▶ **DATA SEGMENT**
_ _ _ _ _ _ _
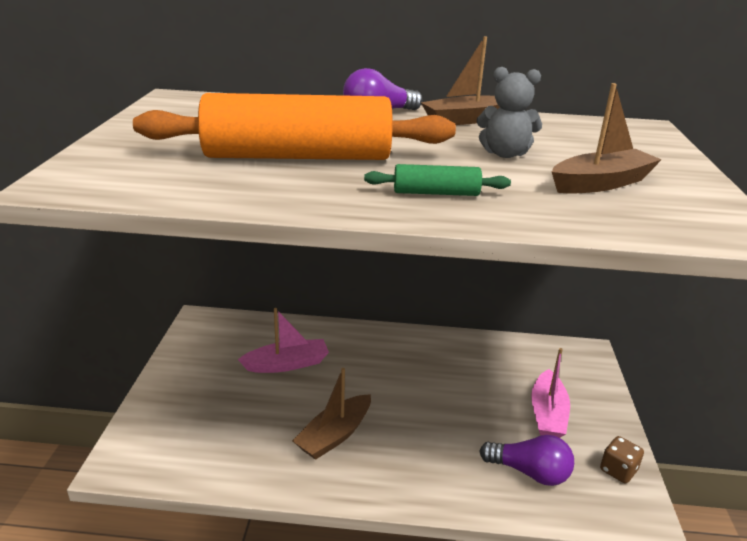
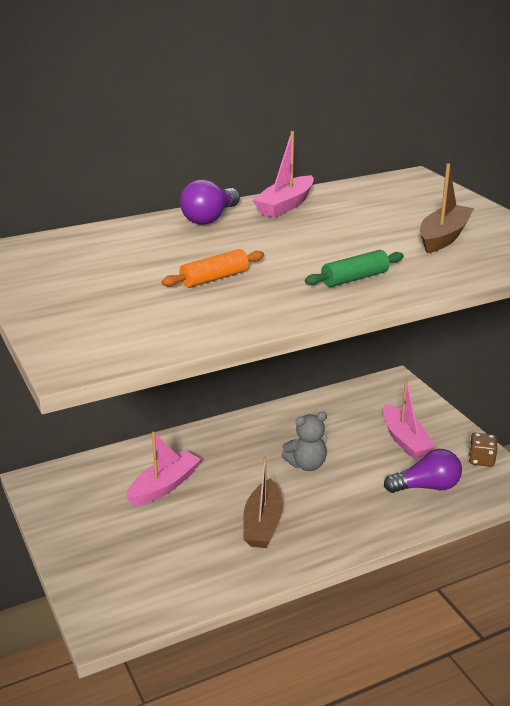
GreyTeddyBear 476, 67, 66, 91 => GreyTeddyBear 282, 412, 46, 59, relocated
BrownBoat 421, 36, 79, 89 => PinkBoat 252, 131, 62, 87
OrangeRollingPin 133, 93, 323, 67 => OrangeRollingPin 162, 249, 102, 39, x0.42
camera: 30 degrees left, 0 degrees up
_ _ _ _ _ _ _
Everything from the line with "OrangeRollingPin 133, 93, 323, 67" through the last line of the material above should be echoed exactly, and nothing else.

▶ **RESULT**
OrangeRollingPin 133, 93, 323, 67 => OrangeRollingPin 162, 249, 102, 39, x0.42
camera: 30 degrees left, 0 degrees up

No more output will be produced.